> What you should do
Your task is to retype all of the records below with complete accuracy.
-------- The data --------
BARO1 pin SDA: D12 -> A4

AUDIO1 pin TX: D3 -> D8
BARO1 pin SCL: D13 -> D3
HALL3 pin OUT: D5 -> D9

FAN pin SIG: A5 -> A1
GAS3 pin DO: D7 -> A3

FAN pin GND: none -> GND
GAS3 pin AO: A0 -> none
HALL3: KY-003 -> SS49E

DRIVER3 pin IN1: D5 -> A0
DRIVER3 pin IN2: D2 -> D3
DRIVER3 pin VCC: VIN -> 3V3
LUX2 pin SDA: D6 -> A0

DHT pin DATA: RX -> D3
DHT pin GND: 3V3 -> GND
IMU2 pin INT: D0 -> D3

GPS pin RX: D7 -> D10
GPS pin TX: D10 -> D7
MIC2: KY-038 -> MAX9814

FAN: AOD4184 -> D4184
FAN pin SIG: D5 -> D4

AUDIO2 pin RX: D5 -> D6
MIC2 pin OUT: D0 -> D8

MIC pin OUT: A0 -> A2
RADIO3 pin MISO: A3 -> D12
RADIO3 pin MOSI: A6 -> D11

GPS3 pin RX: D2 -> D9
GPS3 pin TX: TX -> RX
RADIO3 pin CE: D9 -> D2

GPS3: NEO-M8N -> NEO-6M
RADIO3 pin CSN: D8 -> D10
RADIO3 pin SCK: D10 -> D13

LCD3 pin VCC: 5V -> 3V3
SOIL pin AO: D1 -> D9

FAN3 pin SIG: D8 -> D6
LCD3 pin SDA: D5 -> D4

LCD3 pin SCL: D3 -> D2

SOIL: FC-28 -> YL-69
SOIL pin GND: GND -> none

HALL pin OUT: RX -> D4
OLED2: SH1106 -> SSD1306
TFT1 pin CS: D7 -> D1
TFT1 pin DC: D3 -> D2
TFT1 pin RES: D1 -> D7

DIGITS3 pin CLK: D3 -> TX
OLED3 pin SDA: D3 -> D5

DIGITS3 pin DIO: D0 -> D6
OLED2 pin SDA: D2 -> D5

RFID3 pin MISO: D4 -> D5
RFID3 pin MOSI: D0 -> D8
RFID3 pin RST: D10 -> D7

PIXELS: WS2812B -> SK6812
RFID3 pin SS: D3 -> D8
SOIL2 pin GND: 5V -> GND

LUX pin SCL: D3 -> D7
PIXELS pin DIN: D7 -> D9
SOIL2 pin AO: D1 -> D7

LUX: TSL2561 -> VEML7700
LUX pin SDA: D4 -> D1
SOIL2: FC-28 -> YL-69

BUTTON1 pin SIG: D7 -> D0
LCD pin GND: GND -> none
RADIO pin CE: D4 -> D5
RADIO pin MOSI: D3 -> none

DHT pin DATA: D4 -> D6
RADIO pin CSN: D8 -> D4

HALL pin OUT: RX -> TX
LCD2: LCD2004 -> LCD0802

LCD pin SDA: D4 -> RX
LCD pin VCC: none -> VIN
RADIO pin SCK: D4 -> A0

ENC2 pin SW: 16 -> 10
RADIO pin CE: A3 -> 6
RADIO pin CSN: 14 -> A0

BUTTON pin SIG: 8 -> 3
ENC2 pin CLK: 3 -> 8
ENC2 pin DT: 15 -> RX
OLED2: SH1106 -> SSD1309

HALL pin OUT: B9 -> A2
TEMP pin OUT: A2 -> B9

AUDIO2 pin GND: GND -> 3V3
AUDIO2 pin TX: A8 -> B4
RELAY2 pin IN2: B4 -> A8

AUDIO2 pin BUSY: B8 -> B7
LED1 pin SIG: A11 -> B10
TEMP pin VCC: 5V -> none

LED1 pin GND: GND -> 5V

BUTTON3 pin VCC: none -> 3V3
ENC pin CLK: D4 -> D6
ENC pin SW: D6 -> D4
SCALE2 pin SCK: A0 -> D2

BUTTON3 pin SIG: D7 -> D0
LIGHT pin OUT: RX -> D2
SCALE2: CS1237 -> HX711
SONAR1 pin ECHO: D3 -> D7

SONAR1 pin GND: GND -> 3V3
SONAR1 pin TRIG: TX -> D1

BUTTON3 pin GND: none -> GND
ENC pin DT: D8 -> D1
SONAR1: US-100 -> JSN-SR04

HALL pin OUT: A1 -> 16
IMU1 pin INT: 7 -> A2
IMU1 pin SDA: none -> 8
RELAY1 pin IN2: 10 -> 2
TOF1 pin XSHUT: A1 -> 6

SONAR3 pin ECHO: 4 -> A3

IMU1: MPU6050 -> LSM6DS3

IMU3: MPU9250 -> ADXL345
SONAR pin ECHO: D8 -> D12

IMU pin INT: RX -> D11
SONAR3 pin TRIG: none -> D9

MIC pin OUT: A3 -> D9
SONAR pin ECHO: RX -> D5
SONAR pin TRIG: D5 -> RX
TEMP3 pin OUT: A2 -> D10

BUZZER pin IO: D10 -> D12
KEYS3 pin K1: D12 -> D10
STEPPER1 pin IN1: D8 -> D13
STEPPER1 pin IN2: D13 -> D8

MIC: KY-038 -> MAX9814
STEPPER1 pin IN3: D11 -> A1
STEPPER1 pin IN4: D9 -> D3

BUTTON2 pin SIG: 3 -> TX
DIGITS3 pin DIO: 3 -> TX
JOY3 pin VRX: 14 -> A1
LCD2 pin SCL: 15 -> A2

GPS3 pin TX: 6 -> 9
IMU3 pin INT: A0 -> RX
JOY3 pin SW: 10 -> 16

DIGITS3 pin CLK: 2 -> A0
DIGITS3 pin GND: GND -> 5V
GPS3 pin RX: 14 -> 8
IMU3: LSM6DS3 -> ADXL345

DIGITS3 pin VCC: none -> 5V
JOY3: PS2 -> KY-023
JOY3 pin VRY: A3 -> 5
--------
> Solution for this exercise
BARO1 pin SDA: D12 -> A4

AUDIO1 pin TX: D3 -> D8
BARO1 pin SCL: D13 -> D3
HALL3 pin OUT: D5 -> D9

FAN pin SIG: A5 -> A1
GAS3 pin DO: D7 -> A3

FAN pin GND: none -> GND
GAS3 pin AO: A0 -> none
HALL3: KY-003 -> SS49E

DRIVER3 pin IN1: D5 -> A0
DRIVER3 pin IN2: D2 -> D3
DRIVER3 pin VCC: VIN -> 3V3
LUX2 pin SDA: D6 -> A0

DHT pin DATA: RX -> D3
DHT pin GND: 3V3 -> GND
IMU2 pin INT: D0 -> D3

GPS pin RX: D7 -> D10
GPS pin TX: D10 -> D7
MIC2: KY-038 -> MAX9814

FAN: AOD4184 -> D4184
FAN pin SIG: D5 -> D4

AUDIO2 pin RX: D5 -> D6
MIC2 pin OUT: D0 -> D8

MIC pin OUT: A0 -> A2
RADIO3 pin MISO: A3 -> D12
RADIO3 pin MOSI: A6 -> D11

GPS3 pin RX: D2 -> D9
GPS3 pin TX: TX -> RX
RADIO3 pin CE: D9 -> D2

GPS3: NEO-M8N -> NEO-6M
RADIO3 pin CSN: D8 -> D10
RADIO3 pin SCK: D10 -> D13

LCD3 pin VCC: 5V -> 3V3
SOIL pin AO: D1 -> D9

FAN3 pin SIG: D8 -> D6
LCD3 pin SDA: D5 -> D4

LCD3 pin SCL: D3 -> D2

SOIL: FC-28 -> YL-69
SOIL pin GND: GND -> none

HALL pin OUT: RX -> D4
OLED2: SH1106 -> SSD1306
TFT1 pin CS: D7 -> D1
TFT1 pin DC: D3 -> D2
TFT1 pin RES: D1 -> D7

DIGITS3 pin CLK: D3 -> TX
OLED3 pin SDA: D3 -> D5

DIGITS3 pin DIO: D0 -> D6
OLED2 pin SDA: D2 -> D5

RFID3 pin MISO: D4 -> D5
RFID3 pin MOSI: D0 -> D8
RFID3 pin RST: D10 -> D7

PIXELS: WS2812B -> SK6812
RFID3 pin SS: D3 -> D8
SOIL2 pin GND: 5V -> GND

LUX pin SCL: D3 -> D7
PIXELS pin DIN: D7 -> D9
SOIL2 pin AO: D1 -> D7

LUX: TSL2561 -> VEML7700
LUX pin SDA: D4 -> D1
SOIL2: FC-28 -> YL-69

BUTTON1 pin SIG: D7 -> D0
LCD pin GND: GND -> none
RADIO pin CE: D4 -> D5
RADIO pin MOSI: D3 -> none

DHT pin DATA: D4 -> D6
RADIO pin CSN: D8 -> D4

HALL pin OUT: RX -> TX
LCD2: LCD2004 -> LCD0802

LCD pin SDA: D4 -> RX
LCD pin VCC: none -> VIN
RADIO pin SCK: D4 -> A0

ENC2 pin SW: 16 -> 10
RADIO pin CE: A3 -> 6
RADIO pin CSN: 14 -> A0

BUTTON pin SIG: 8 -> 3
ENC2 pin CLK: 3 -> 8
ENC2 pin DT: 15 -> RX
OLED2: SH1106 -> SSD1309

HALL pin OUT: B9 -> A2
TEMP pin OUT: A2 -> B9

AUDIO2 pin GND: GND -> 3V3
AUDIO2 pin TX: A8 -> B4
RELAY2 pin IN2: B4 -> A8

AUDIO2 pin BUSY: B8 -> B7
LED1 pin SIG: A11 -> B10
TEMP pin VCC: 5V -> none

LED1 pin GND: GND -> 5V

BUTTON3 pin VCC: none -> 3V3
ENC pin CLK: D4 -> D6
ENC pin SW: D6 -> D4
SCALE2 pin SCK: A0 -> D2

BUTTON3 pin SIG: D7 -> D0
LIGHT pin OUT: RX -> D2
SCALE2: CS1237 -> HX711
SONAR1 pin ECHO: D3 -> D7

SONAR1 pin GND: GND -> 3V3
SONAR1 pin TRIG: TX -> D1

BUTTON3 pin GND: none -> GND
ENC pin DT: D8 -> D1
SONAR1: US-100 -> JSN-SR04

HALL pin OUT: A1 -> 16
IMU1 pin INT: 7 -> A2
IMU1 pin SDA: none -> 8
RELAY1 pin IN2: 10 -> 2
TOF1 pin XSHUT: A1 -> 6

SONAR3 pin ECHO: 4 -> A3

IMU1: MPU6050 -> LSM6DS3

IMU3: MPU9250 -> ADXL345
SONAR pin ECHO: D8 -> D12

IMU pin INT: RX -> D11
SONAR3 pin TRIG: none -> D9

MIC pin OUT: A3 -> D9
SONAR pin ECHO: RX -> D5
SONAR pin TRIG: D5 -> RX
TEMP3 pin OUT: A2 -> D10

BUZZER pin IO: D10 -> D12
KEYS3 pin K1: D12 -> D10
STEPPER1 pin IN1: D8 -> D13
STEPPER1 pin IN2: D13 -> D8

MIC: KY-038 -> MAX9814
STEPPER1 pin IN3: D11 -> A1
STEPPER1 pin IN4: D9 -> D3

BUTTON2 pin SIG: 3 -> TX
DIGITS3 pin DIO: 3 -> TX
JOY3 pin VRX: 14 -> A1
LCD2 pin SCL: 15 -> A2

GPS3 pin TX: 6 -> 9
IMU3 pin INT: A0 -> RX
JOY3 pin SW: 10 -> 16

DIGITS3 pin CLK: 2 -> A0
DIGITS3 pin GND: GND -> 5V
GPS3 pin RX: 14 -> 8
IMU3: LSM6DS3 -> ADXL345

DIGITS3 pin VCC: none -> 5V
JOY3: PS2 -> KY-023
JOY3 pin VRY: A3 -> 5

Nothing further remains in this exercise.